- Entries provided
□ □ □ □ □ □ □

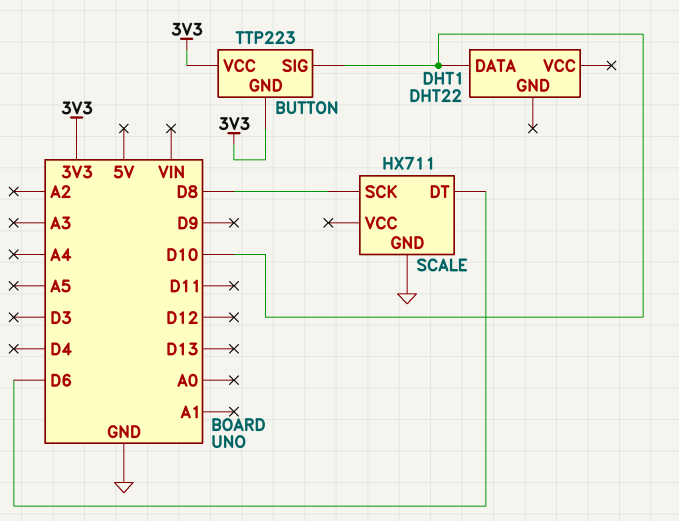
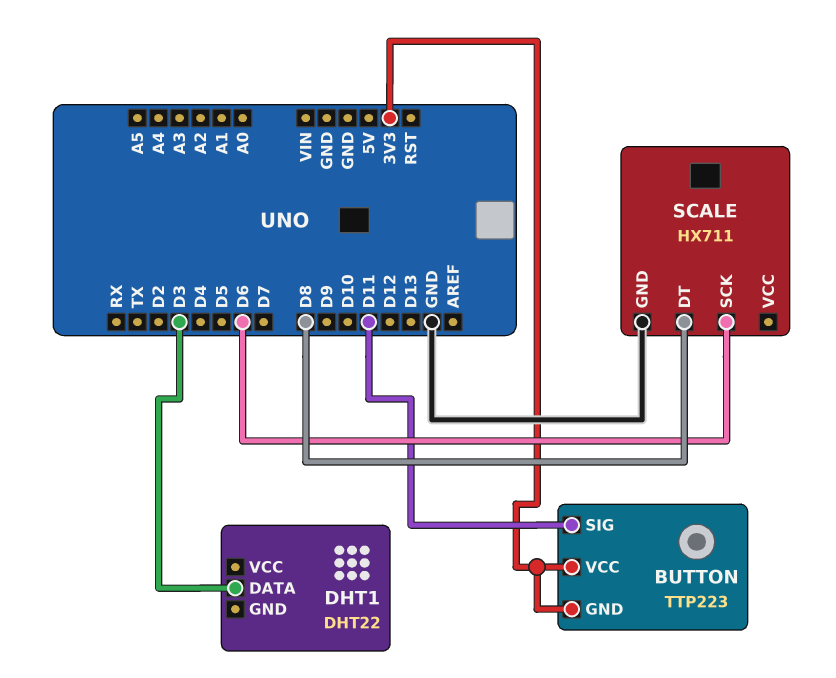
BUTTON pin SIG: D10 -> D11
DHT1 pin DATA: D10 -> D3
SCALE pin DT: D6 -> D8
SCALE pin SCK: D8 -> D6

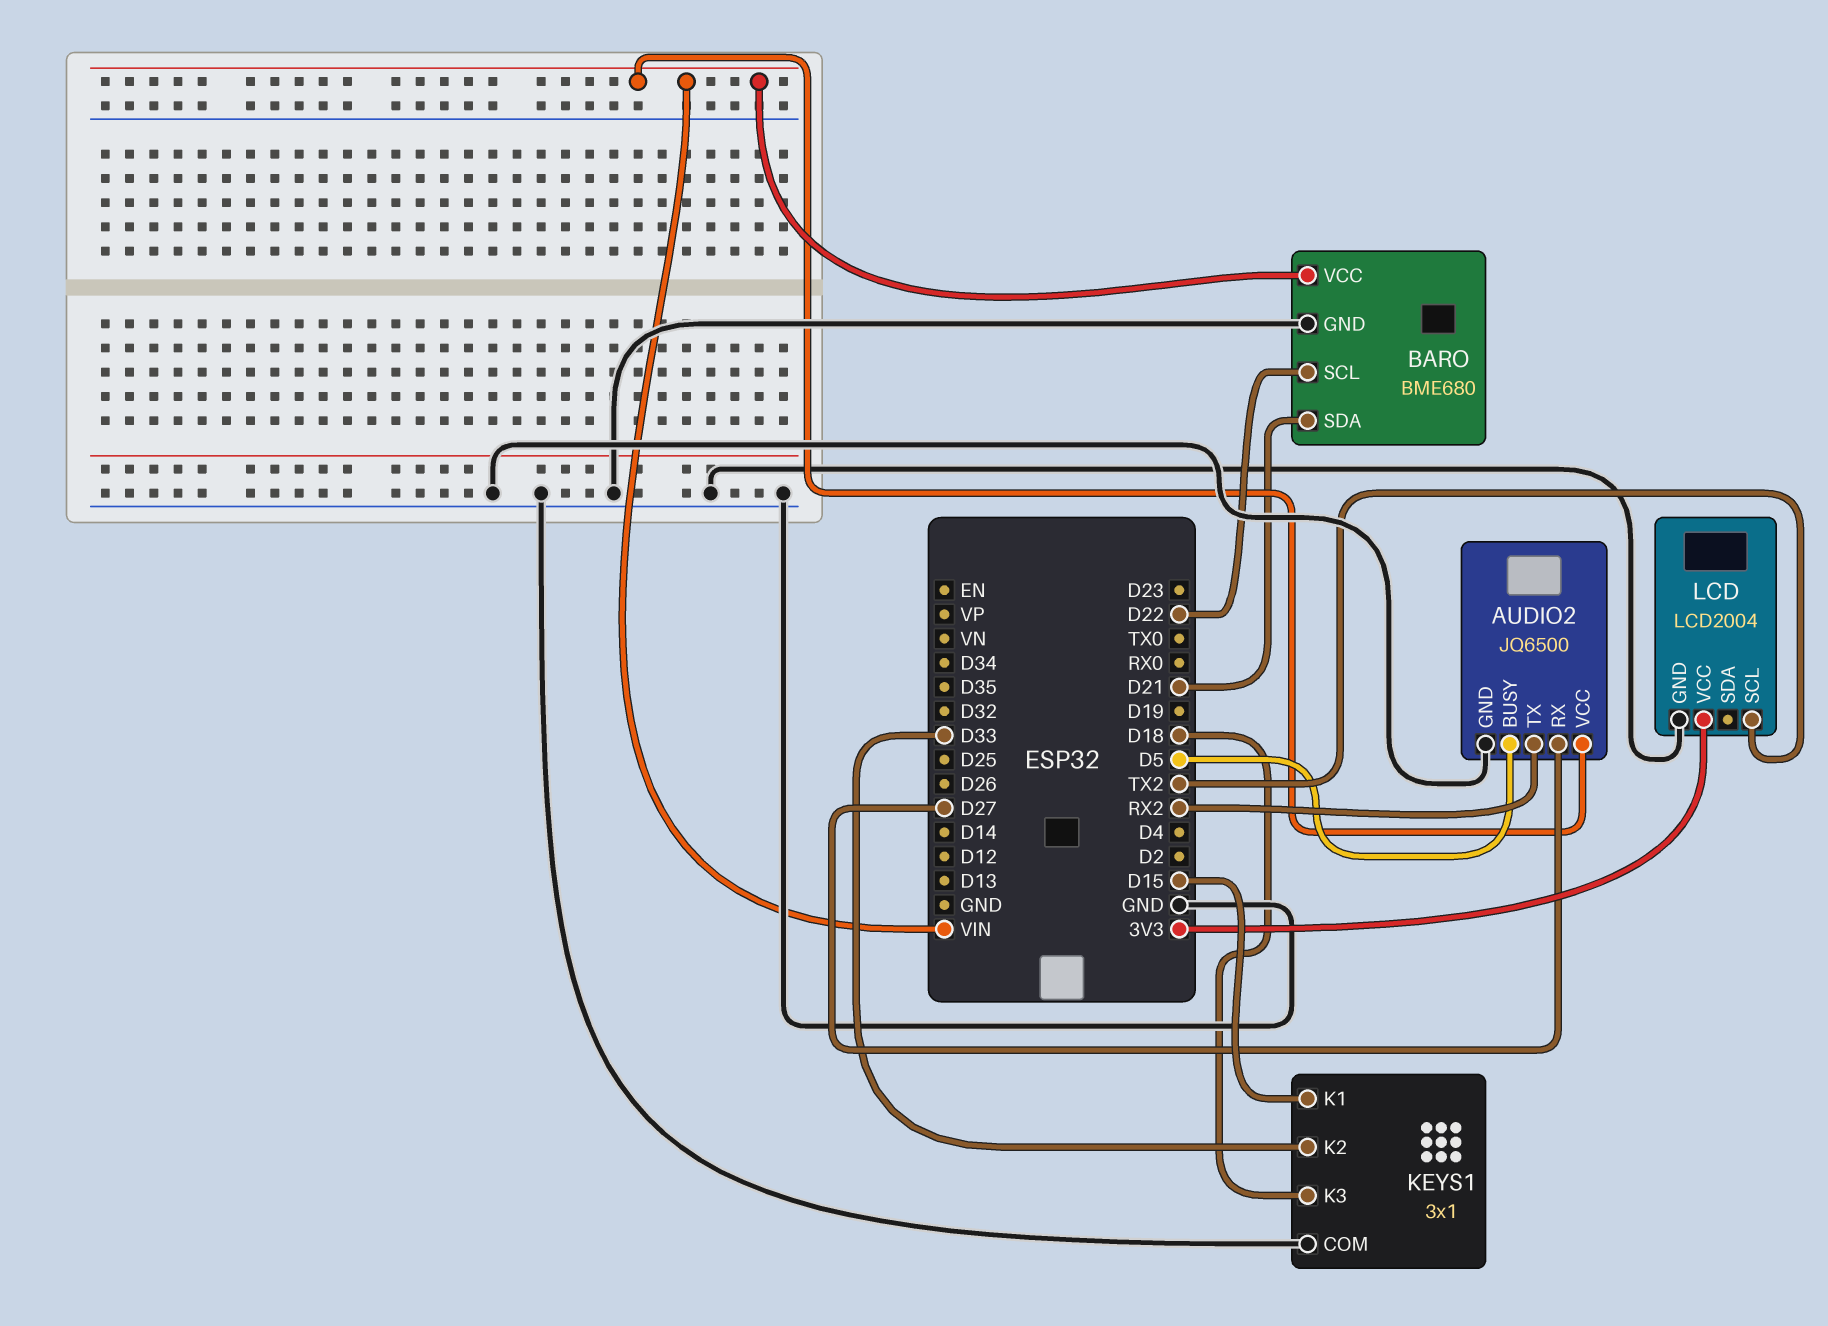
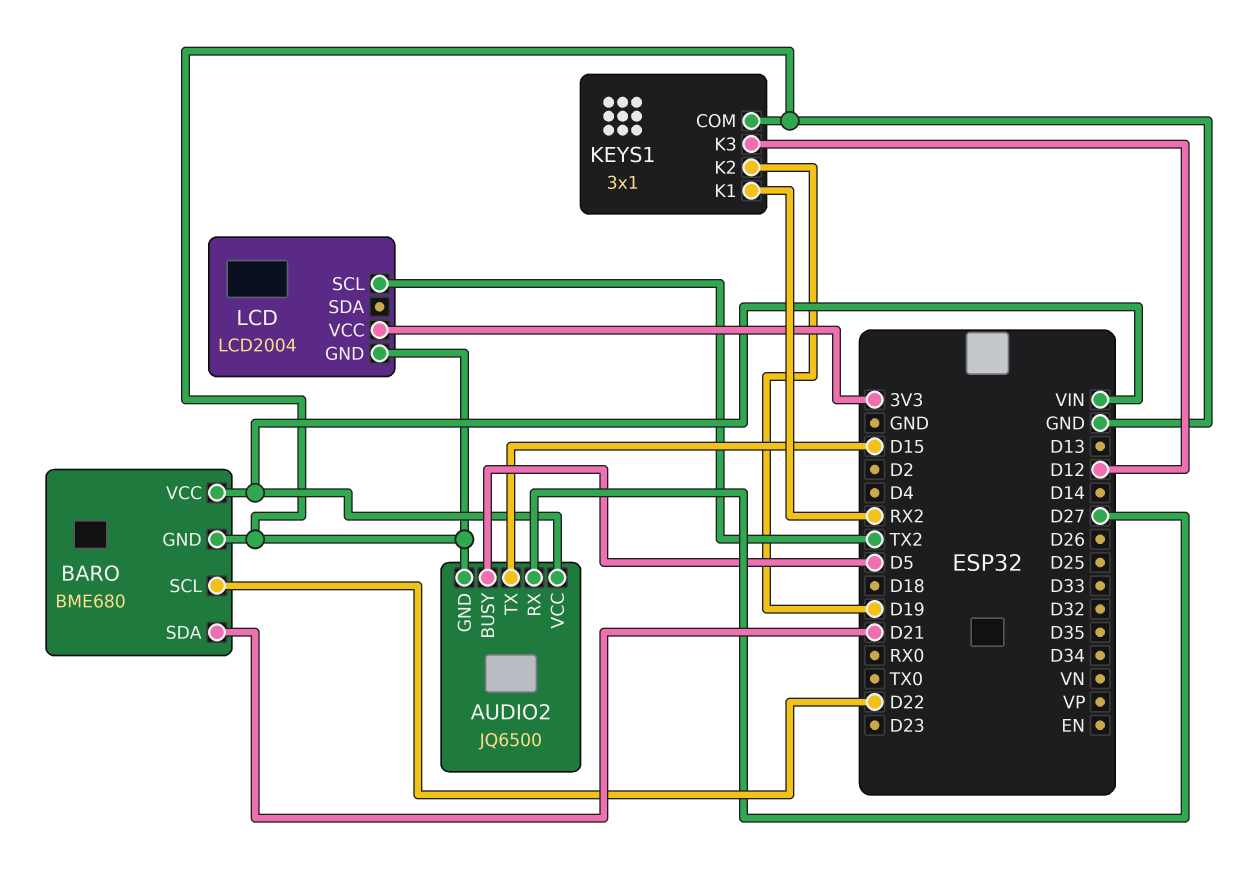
AUDIO2 pin TX: RX2 -> D15
KEYS1 pin K1: D15 -> RX2
KEYS1 pin K2: D33 -> D19
KEYS1 pin K3: D18 -> D12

□ □ □ □ □ □ □

Leave the pictures aside. Set down exactly the lines from the one with "SCALE pin DT: D6 -> D8" through the final line of the listing above.

- Result of this task
SCALE pin DT: D6 -> D8
SCALE pin SCK: D8 -> D6

AUDIO2 pin TX: RX2 -> D15
KEYS1 pin K1: D15 -> RX2
KEYS1 pin K2: D33 -> D19
KEYS1 pin K3: D18 -> D12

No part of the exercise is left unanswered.